■ Problem requirements
Copy exactly the lines from the one containing "R206: 3.6k (GND, U202/IO15)" through the last line of the records below, both included, and leave out the pictures.

[Stored data entries]

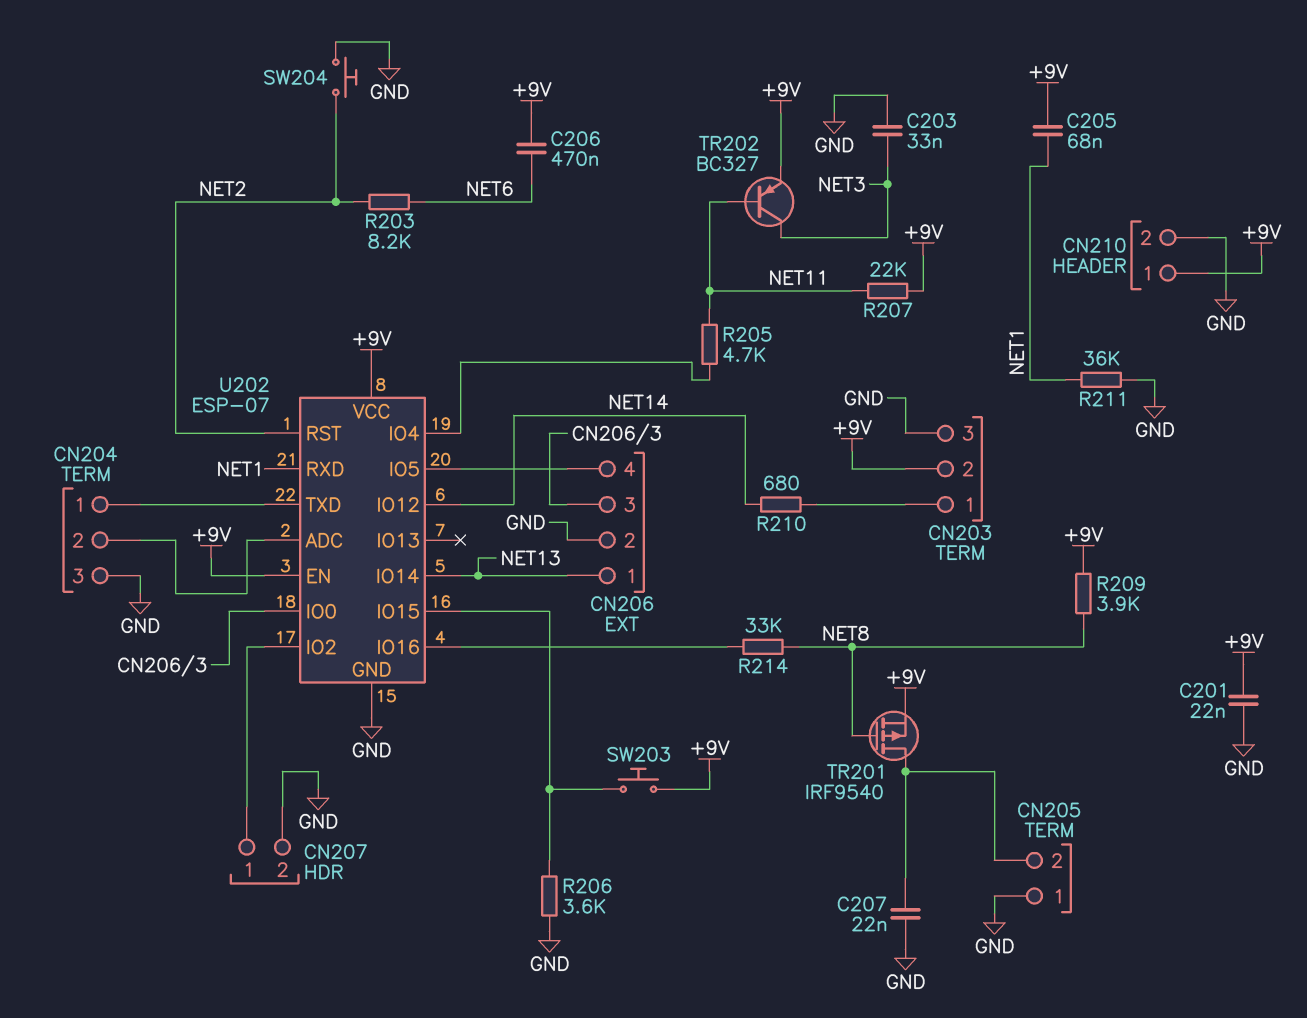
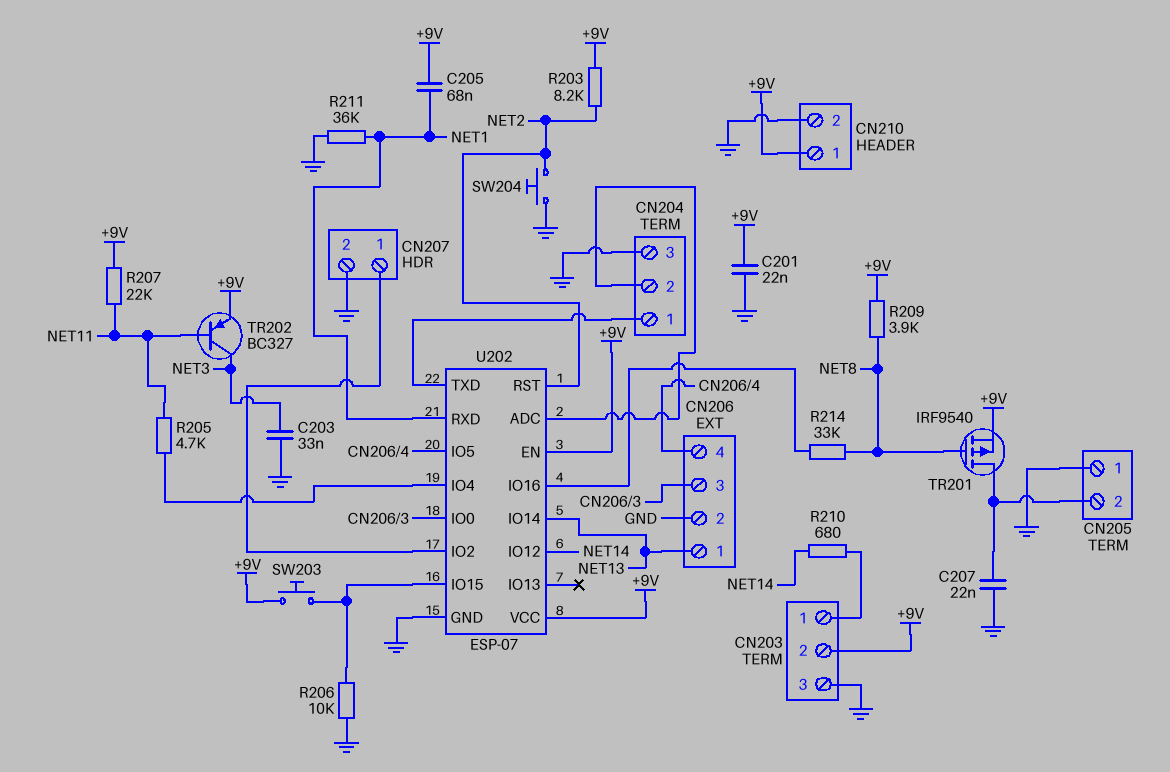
C206: 470nF (+9V, NET6) -> none
R203: 8.2k (NET2, NET6) -> 8.2k (+9V, NET2)
R206: 3.6k (GND, U202/IO15) -> 10k (GND, U202/IO15)

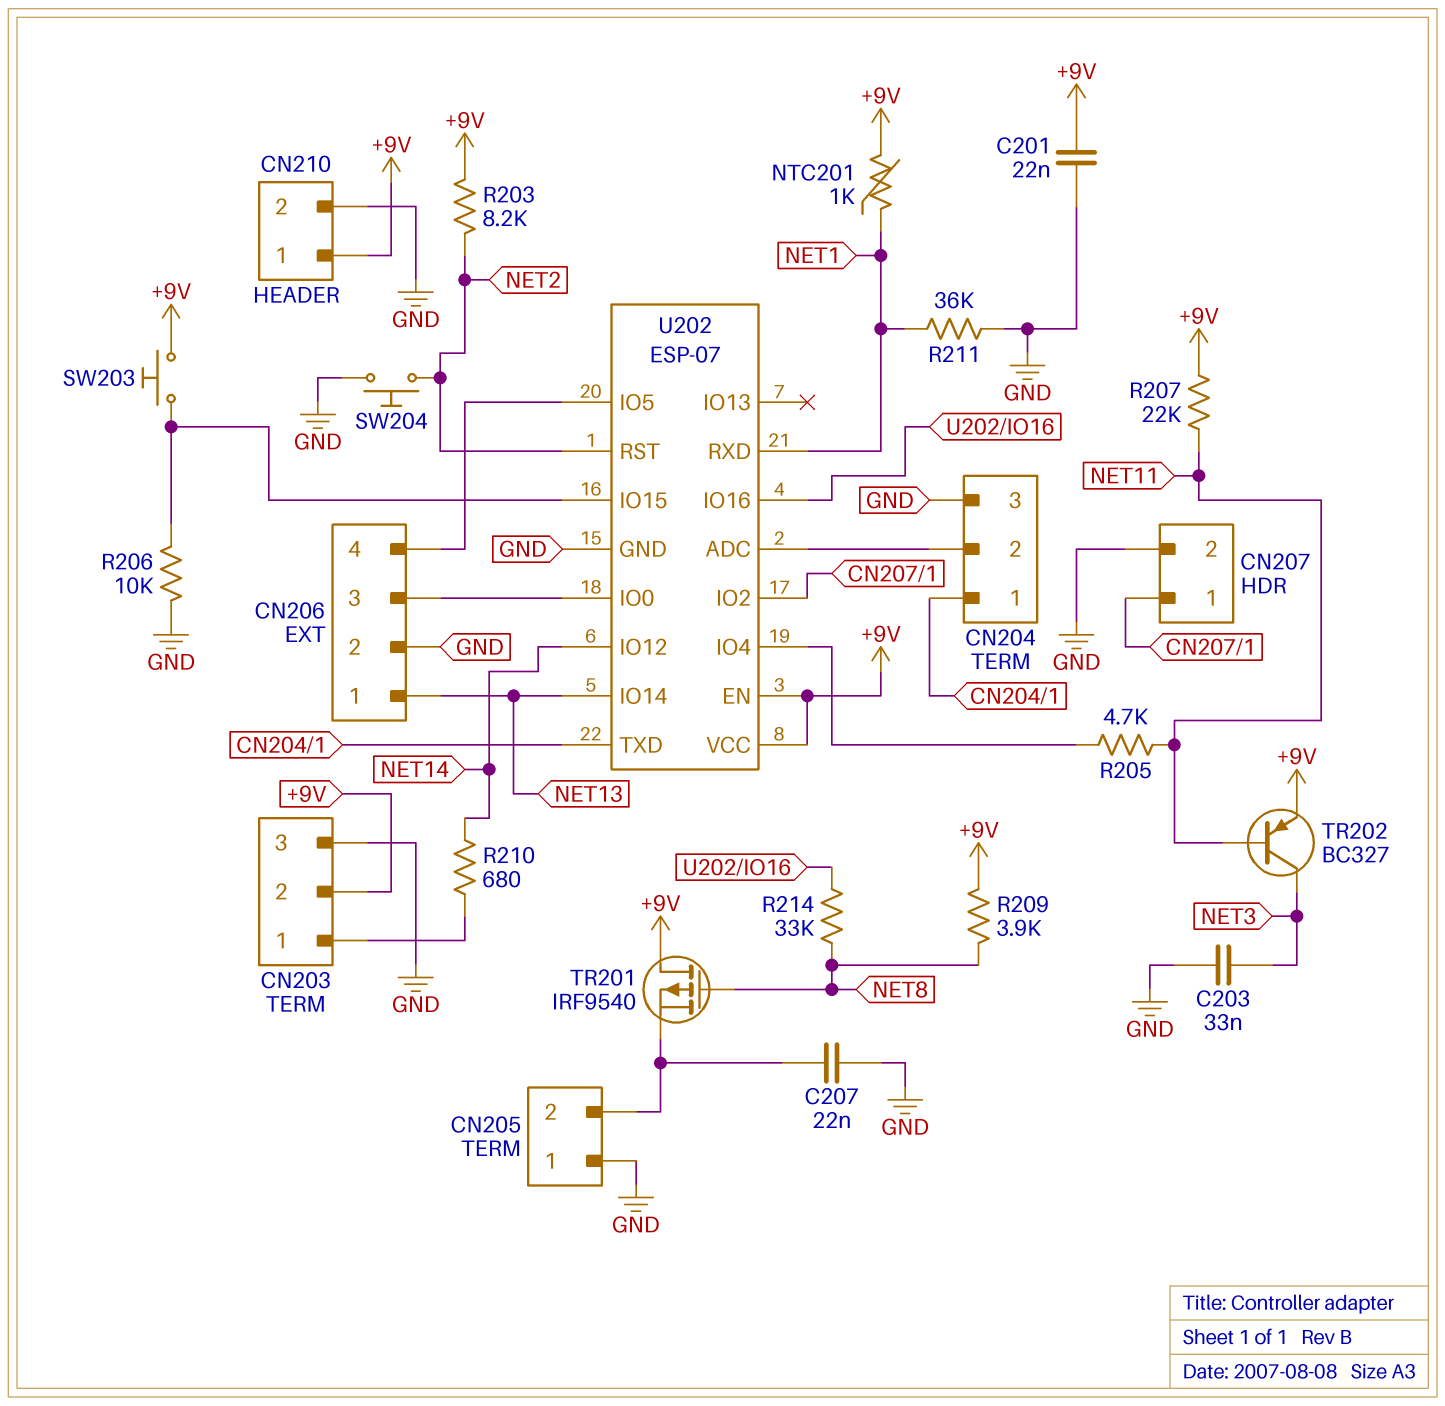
C205: 68nF (+9V, NET1) -> none
NTC201: none -> 1k (+9V, NET1)
TR201: PMOS IRF9540 (G NET8, D CN205/2, S +9V) -> PMOS IRF9540 (G NET8, D +9V, S CN205/2)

■ Result for this exercise
R206: 3.6k (GND, U202/IO15) -> 10k (GND, U202/IO15)

C205: 68nF (+9V, NET1) -> none
NTC201: none -> 1k (+9V, NET1)
TR201: PMOS IRF9540 (G NET8, D CN205/2, S +9V) -> PMOS IRF9540 (G NET8, D +9V, S CN205/2)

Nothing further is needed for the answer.